## REQUIREMENT
Each line that includes "residential" must be copied from the records.

## RECORDS PROVIDED
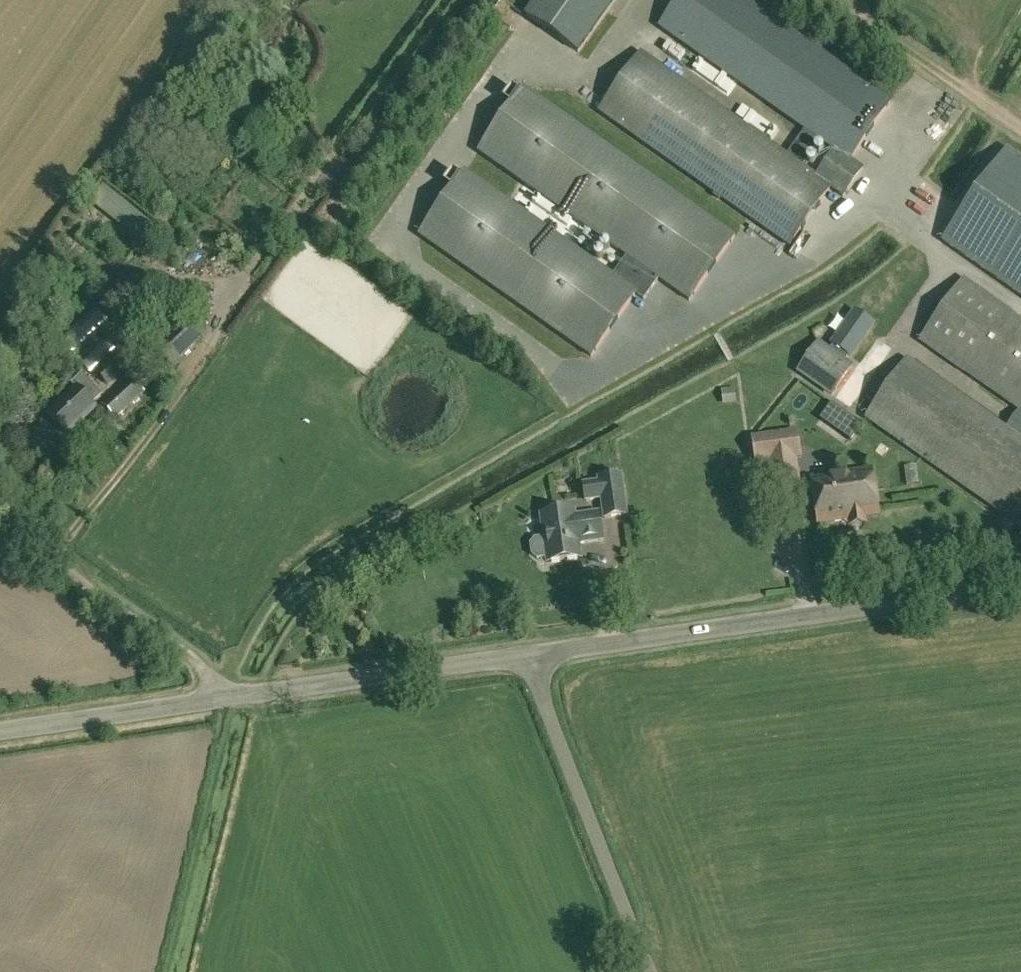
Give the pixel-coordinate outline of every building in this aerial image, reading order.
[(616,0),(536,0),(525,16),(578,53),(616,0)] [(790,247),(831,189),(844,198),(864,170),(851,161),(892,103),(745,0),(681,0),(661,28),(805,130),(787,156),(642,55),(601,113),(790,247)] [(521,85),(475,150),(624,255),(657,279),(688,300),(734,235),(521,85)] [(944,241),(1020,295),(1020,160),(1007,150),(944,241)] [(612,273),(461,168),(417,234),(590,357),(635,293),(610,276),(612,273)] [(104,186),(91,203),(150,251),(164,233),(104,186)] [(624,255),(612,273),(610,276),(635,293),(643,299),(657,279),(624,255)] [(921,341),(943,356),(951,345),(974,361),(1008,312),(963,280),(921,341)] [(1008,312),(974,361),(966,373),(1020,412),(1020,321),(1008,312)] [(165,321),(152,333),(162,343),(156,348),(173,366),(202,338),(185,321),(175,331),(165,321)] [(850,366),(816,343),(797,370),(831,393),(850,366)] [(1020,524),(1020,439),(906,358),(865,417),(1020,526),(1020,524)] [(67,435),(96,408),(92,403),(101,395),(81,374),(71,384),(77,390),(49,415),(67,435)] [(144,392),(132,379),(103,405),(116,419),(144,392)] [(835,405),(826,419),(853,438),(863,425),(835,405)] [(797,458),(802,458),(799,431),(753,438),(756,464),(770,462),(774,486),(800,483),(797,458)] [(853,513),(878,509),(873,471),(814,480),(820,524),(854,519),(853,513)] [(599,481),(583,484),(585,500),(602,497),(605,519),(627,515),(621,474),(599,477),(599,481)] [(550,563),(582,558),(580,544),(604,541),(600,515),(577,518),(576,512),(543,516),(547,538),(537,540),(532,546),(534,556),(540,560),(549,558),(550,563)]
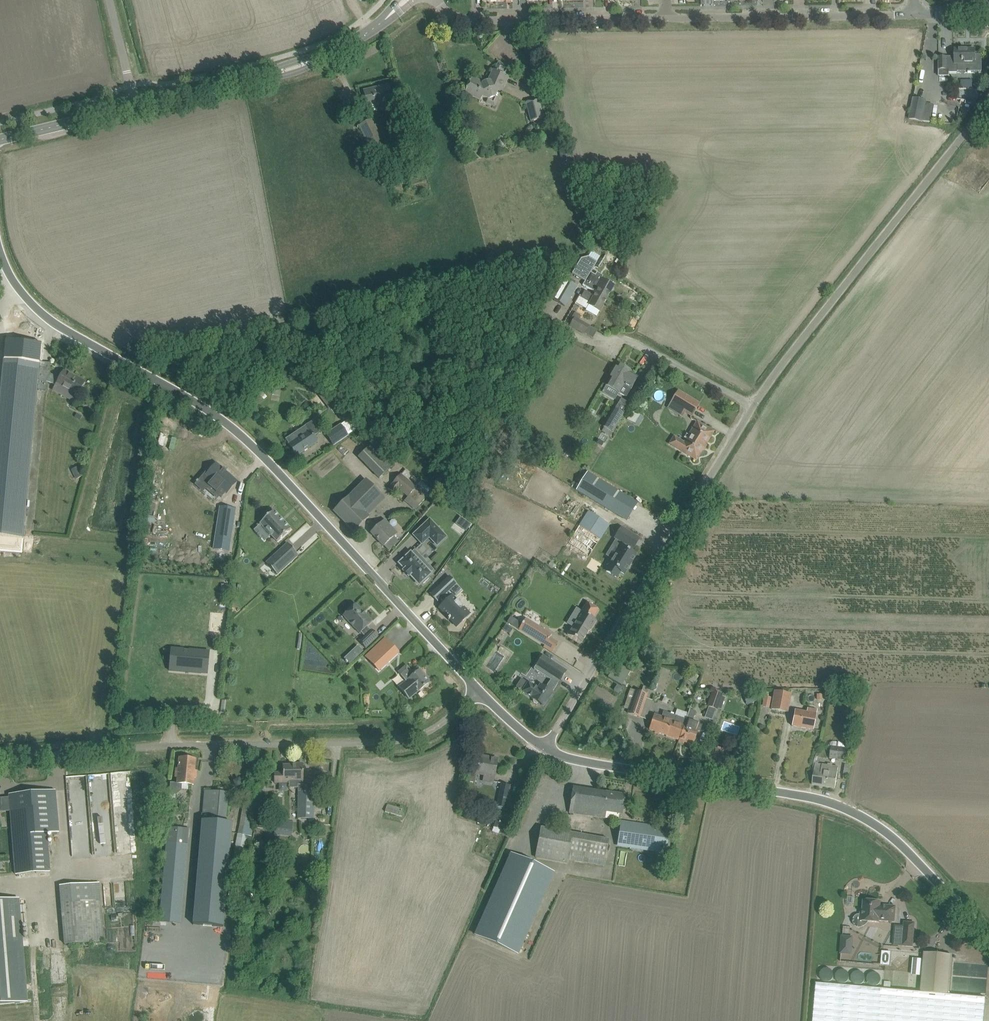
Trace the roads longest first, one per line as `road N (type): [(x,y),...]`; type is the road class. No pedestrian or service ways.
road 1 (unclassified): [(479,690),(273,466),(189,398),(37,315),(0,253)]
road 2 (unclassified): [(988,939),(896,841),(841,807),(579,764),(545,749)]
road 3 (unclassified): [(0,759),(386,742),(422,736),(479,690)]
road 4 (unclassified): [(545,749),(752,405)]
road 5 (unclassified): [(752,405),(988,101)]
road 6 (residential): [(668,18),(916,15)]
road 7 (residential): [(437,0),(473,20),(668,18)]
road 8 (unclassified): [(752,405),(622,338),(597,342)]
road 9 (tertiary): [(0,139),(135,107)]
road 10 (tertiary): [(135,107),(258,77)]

## EXERCISE RESULT
road 6 (residential): [(668,18),(916,15)]
road 7 (residential): [(437,0),(473,20),(668,18)]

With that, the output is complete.